From the lines below, pull out each one that contains the string "kern".

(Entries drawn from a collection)
┄┄┄┄┄┄┄┄┄┄
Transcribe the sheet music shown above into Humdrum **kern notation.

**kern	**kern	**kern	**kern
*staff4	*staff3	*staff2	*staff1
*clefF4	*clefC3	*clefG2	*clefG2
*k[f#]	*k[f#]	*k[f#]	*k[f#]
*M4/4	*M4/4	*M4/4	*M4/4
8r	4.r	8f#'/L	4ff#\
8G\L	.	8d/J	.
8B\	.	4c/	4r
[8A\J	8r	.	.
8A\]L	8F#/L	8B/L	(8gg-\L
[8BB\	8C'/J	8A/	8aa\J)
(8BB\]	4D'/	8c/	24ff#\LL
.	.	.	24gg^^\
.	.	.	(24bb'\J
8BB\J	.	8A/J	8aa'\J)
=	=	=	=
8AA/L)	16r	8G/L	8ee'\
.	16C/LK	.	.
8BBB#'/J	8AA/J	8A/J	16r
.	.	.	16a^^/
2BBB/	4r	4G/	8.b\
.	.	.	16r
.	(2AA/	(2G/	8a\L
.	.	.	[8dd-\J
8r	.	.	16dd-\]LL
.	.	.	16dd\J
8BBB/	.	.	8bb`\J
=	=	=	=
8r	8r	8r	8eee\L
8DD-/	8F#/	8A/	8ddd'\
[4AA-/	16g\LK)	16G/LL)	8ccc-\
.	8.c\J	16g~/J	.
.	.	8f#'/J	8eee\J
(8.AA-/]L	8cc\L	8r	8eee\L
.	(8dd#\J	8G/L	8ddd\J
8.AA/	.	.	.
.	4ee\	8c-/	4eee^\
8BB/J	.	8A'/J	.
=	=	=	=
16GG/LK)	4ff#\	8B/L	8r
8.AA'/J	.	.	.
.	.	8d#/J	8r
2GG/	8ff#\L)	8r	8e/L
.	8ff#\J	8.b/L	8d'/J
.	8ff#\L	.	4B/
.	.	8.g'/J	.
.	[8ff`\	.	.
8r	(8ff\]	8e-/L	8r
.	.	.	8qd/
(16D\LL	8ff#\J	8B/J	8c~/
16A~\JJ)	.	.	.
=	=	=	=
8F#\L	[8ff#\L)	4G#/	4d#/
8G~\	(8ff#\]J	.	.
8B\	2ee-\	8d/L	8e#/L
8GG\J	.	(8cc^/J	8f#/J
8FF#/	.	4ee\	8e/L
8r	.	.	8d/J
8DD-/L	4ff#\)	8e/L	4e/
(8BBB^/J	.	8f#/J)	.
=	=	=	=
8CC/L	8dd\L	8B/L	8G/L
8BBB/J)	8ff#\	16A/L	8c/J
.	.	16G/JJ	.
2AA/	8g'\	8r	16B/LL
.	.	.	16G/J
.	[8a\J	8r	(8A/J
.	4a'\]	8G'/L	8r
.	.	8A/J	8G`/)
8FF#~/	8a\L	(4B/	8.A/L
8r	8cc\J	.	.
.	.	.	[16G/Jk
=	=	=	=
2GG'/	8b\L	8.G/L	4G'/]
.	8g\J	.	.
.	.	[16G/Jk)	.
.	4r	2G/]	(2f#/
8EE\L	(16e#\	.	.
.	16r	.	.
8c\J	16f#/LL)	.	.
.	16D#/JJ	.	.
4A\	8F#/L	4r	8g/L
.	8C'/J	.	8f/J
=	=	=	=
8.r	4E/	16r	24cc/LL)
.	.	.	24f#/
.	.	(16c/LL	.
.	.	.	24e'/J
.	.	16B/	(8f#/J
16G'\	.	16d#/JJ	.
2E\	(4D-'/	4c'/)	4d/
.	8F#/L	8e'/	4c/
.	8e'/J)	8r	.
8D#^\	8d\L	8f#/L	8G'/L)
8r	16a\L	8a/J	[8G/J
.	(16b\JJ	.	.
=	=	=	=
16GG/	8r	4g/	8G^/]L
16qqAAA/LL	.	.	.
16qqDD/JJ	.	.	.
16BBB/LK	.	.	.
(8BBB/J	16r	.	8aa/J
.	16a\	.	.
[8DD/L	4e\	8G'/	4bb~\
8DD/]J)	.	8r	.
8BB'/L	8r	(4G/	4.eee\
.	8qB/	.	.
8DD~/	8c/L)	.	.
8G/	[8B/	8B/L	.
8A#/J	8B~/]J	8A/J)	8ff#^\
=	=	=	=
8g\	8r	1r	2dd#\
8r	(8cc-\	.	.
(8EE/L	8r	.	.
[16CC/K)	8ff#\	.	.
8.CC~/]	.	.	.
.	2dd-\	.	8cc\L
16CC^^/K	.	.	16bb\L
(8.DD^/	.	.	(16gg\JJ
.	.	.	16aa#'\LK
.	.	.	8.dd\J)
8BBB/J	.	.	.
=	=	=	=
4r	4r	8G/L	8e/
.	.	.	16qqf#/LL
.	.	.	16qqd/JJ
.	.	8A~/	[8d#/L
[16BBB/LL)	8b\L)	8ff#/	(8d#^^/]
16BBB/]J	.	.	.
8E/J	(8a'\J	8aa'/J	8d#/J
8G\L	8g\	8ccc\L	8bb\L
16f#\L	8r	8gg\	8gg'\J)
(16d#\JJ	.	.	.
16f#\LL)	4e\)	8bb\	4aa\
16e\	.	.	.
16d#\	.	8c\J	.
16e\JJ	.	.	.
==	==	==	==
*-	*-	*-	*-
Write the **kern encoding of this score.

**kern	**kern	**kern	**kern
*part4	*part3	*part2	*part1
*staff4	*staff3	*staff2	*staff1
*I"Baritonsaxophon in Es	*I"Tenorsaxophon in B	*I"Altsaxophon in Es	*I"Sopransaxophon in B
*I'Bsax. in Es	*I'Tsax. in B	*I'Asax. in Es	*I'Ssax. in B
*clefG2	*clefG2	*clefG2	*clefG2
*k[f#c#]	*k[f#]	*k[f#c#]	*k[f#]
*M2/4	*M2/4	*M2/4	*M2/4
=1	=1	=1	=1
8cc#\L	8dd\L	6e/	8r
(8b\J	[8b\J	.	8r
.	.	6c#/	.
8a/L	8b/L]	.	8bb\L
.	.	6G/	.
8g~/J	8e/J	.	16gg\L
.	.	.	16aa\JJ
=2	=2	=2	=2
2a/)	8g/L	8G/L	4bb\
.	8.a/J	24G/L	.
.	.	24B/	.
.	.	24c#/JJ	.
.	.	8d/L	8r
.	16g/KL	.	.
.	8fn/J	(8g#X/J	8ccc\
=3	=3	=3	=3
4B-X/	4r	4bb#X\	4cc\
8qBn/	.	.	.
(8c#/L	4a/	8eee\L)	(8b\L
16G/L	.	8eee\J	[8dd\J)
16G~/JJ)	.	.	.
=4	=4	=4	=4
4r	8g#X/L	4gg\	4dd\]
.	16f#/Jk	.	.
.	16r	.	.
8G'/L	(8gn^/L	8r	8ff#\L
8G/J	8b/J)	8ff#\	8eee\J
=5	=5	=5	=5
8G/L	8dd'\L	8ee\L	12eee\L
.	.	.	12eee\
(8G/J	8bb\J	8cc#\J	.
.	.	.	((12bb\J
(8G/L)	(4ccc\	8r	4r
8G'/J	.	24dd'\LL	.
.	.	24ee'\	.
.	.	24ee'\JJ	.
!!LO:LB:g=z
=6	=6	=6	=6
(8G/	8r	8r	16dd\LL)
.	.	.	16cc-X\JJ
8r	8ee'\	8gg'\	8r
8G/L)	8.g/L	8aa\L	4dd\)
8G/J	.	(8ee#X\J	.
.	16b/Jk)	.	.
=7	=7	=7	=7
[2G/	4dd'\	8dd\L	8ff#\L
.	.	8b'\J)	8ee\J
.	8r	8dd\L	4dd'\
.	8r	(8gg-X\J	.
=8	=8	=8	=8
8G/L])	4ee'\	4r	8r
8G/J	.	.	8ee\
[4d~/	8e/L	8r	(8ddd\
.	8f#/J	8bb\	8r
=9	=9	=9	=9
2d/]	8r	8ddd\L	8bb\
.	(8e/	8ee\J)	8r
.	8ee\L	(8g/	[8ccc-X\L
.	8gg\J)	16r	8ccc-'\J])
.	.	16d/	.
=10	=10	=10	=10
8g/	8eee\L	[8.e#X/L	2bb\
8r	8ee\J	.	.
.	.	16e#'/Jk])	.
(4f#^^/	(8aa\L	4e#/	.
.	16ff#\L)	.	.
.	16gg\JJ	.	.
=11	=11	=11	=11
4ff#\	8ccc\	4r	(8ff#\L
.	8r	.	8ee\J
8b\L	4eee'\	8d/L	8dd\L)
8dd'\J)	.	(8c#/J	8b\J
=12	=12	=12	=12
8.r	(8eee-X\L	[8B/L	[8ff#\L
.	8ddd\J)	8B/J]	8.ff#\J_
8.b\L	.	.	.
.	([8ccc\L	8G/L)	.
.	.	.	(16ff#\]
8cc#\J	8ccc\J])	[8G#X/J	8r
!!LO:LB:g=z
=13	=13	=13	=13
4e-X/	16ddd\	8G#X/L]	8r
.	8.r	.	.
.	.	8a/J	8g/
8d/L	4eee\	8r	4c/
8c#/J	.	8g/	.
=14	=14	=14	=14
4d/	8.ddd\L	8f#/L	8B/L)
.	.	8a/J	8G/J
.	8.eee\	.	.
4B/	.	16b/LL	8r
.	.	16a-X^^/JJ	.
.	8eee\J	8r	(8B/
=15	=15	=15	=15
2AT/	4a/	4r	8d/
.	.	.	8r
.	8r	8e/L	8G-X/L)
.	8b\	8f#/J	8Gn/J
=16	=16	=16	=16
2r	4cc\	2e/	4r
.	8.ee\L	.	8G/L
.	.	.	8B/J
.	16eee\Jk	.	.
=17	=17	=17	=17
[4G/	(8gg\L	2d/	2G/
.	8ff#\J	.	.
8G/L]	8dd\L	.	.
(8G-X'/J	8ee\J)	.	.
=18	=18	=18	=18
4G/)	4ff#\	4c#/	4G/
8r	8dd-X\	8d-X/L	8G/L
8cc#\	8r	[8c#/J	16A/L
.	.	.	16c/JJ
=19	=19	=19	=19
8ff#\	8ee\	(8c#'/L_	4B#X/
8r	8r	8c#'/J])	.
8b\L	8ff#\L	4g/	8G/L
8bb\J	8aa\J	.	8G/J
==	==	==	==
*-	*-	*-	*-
┄┄┄┄┄┄┄┄┄┄
(Final result)
Transcribe the sheet music shown above into Humdrum **kern notation.
**kern	**kern	**kern	**kern
Write the **kern encoding of this score.
**kern	**kern	**kern	**kern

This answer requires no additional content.